INFORMATION →
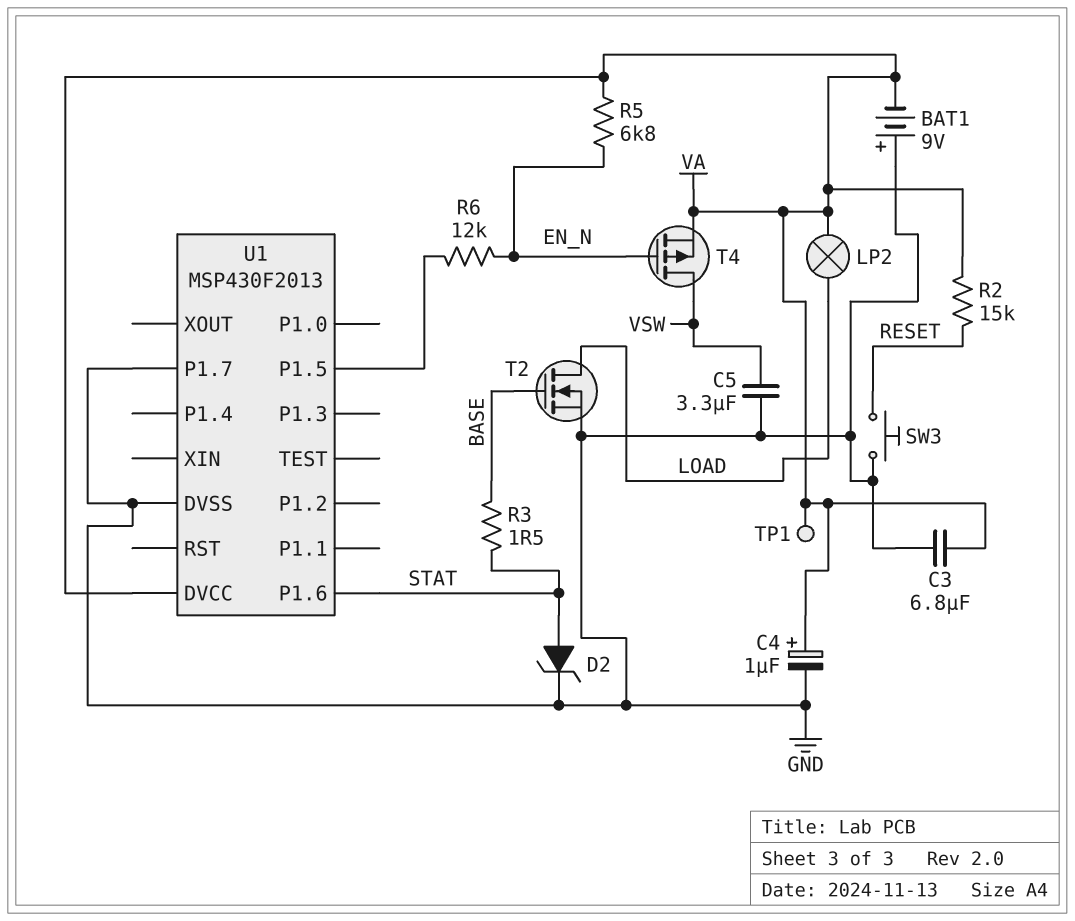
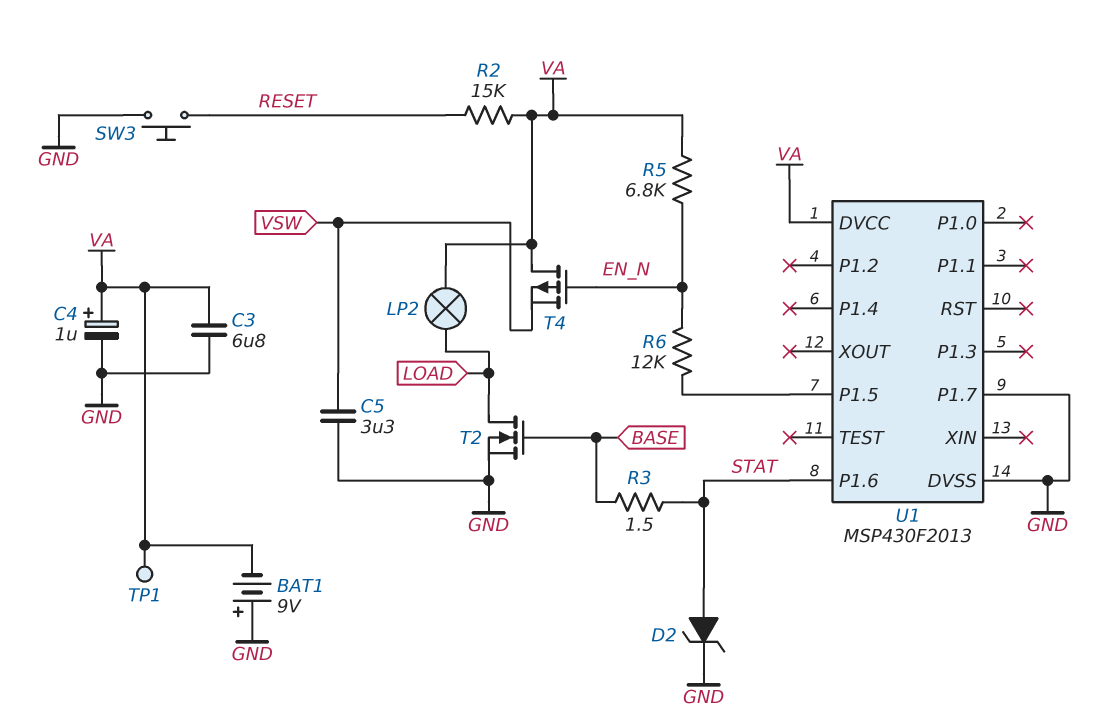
T4: PMOS (G EN_N, D VSW, S VA) -> PMOS (G EN_N, D VA, S VSW)

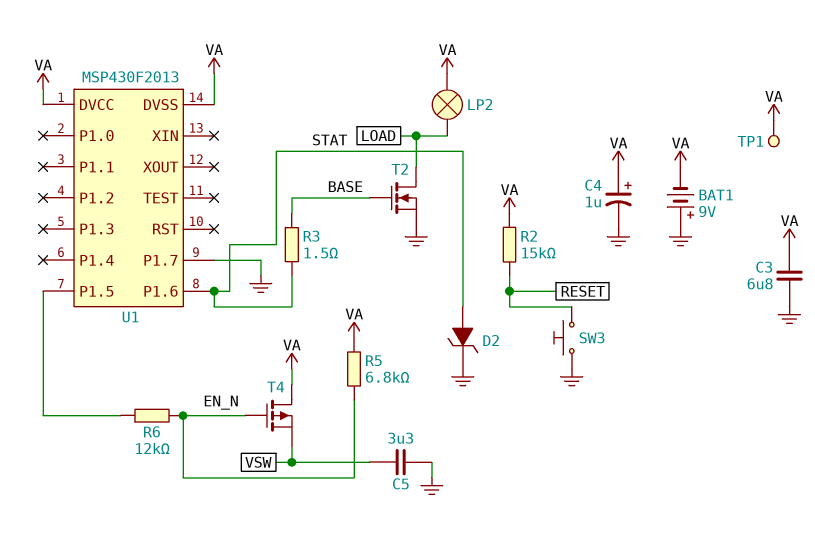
U1 pin DVSS: GND -> VA

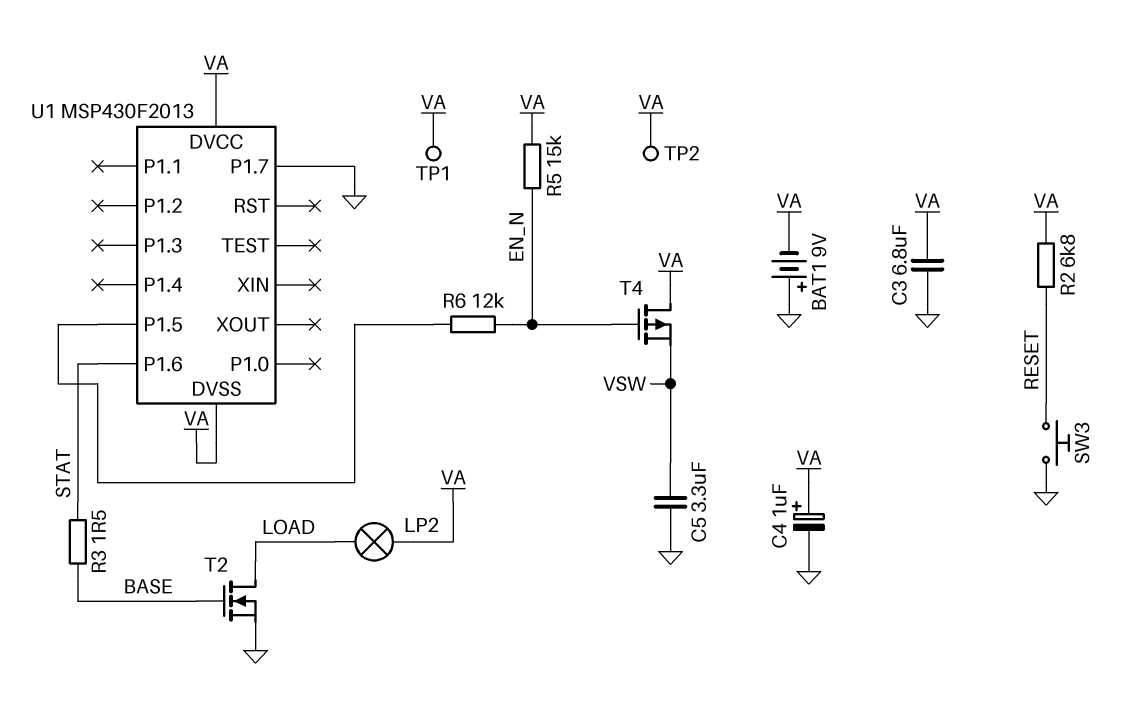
D2: zener (A STAT, K GND) -> none
R2: 15k (RESET, VA) -> 6.8k (RESET, VA)
R5: 6.8k (EN_N, VA) -> 15k (EN_N, VA)
TP2: none -> test point (VA)

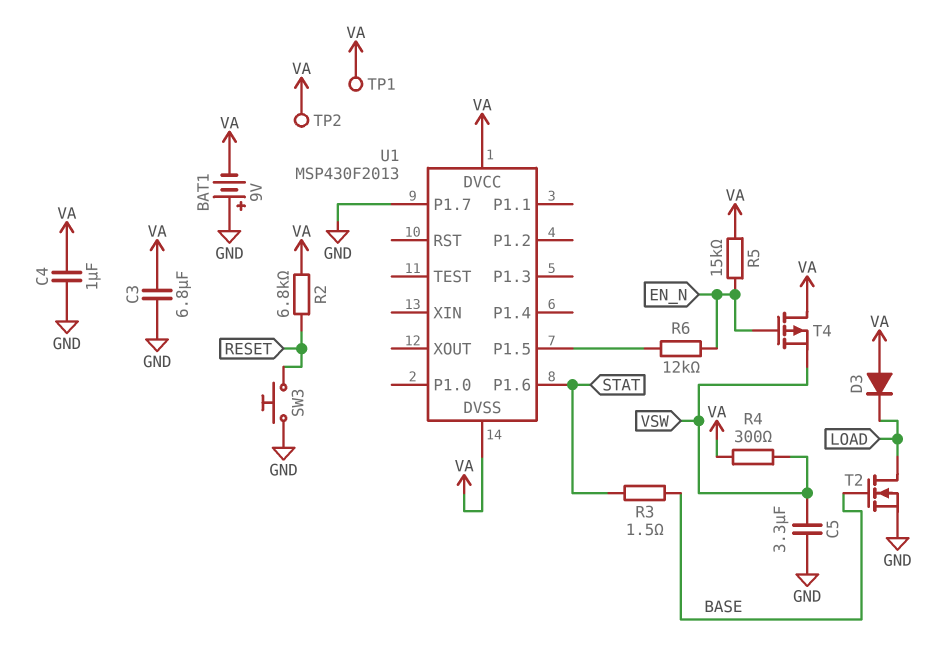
C4: 1uF (plus VA, minus GND) -> 1uF (GND, VA)
D3: none -> diode (A VA, K LOAD)
LP2: lamp (LOAD, VA) -> none
R4: none -> 300 (VA, VSW)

ACTION ITEM →
Starting at the line with "R5: 6.8k (EN_N, VA) -> 15k (EN_N, VA)", transcribe the listing above exactly through its last line. No picture belongs in the transcription.

OUTPUT OF THE EXERCISE →
R5: 6.8k (EN_N, VA) -> 15k (EN_N, VA)
TP2: none -> test point (VA)

C4: 1uF (plus VA, minus GND) -> 1uF (GND, VA)
D3: none -> diode (A VA, K LOAD)
LP2: lamp (LOAD, VA) -> none
R4: none -> 300 (VA, VSW)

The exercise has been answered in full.